**Instructions to follow**
Repeat the lines below exactly as written, please, from the line with "none -> yellow slope A1:A2 level 1 top 2" to the line with "pink plate K12:K13", both lines included, and no others.

**Information supplied**
************

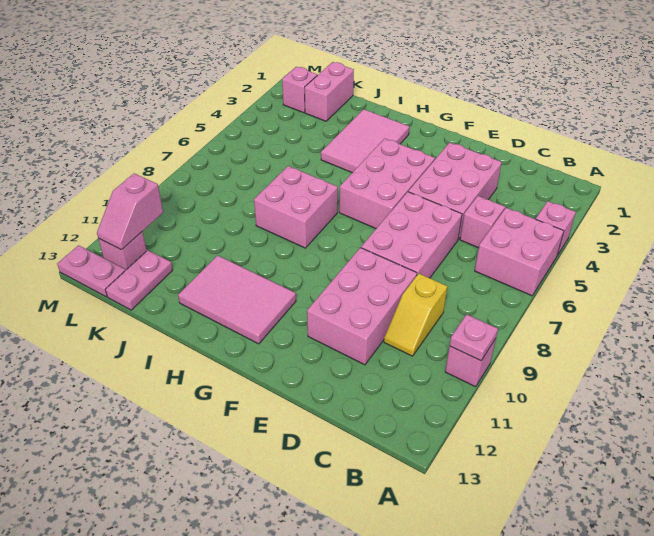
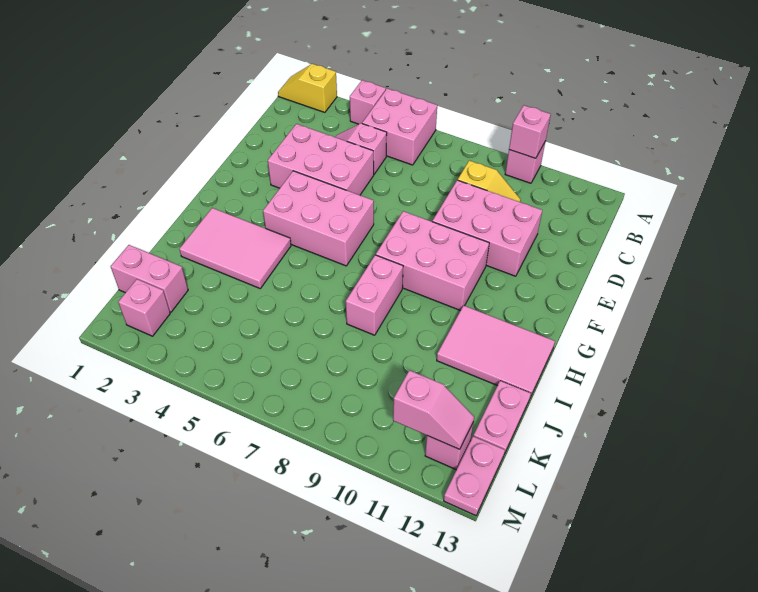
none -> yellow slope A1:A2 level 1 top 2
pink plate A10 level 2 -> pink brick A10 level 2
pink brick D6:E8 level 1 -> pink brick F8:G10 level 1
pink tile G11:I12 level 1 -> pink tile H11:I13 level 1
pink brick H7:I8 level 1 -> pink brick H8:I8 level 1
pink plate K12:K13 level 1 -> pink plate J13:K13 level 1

************

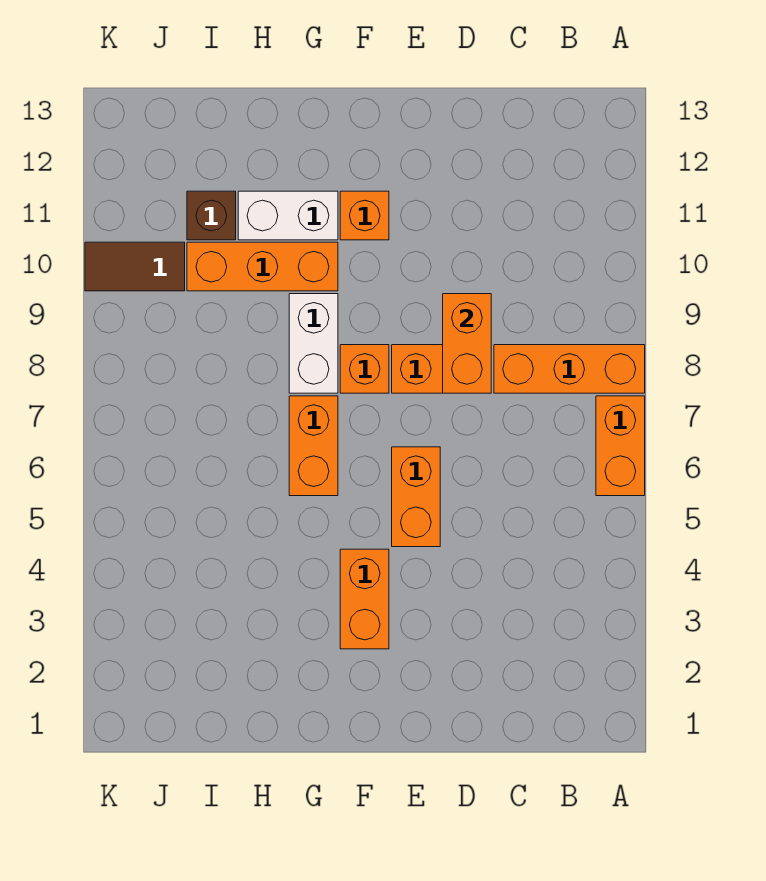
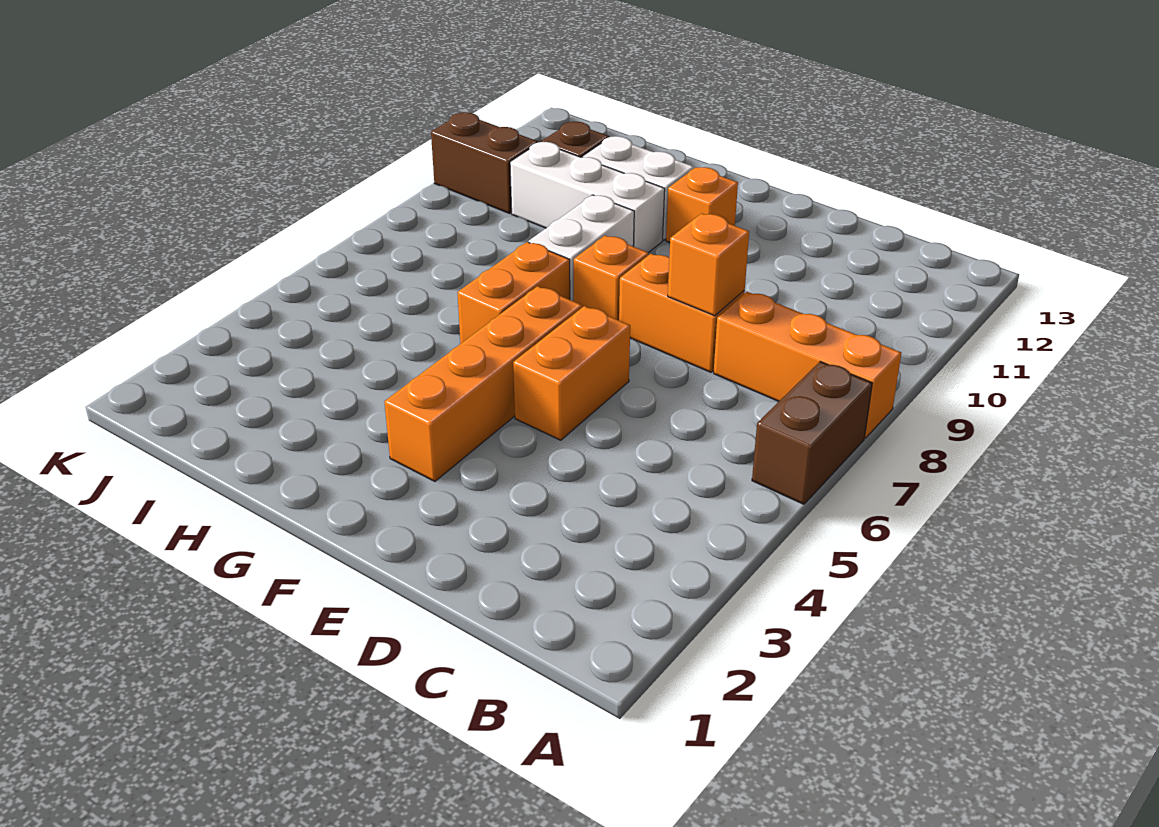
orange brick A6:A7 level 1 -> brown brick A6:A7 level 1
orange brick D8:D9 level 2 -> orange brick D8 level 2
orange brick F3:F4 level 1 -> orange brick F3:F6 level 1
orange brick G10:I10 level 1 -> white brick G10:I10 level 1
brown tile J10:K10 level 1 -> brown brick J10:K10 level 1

************

**Solution for this task**
none -> yellow slope A1:A2 level 1 top 2
pink plate A10 level 2 -> pink brick A10 level 2
pink brick D6:E8 level 1 -> pink brick F8:G10 level 1
pink tile G11:I12 level 1 -> pink tile H11:I13 level 1
pink brick H7:I8 level 1 -> pink brick H8:I8 level 1
pink plate K12:K13 level 1 -> pink plate J13:K13 level 1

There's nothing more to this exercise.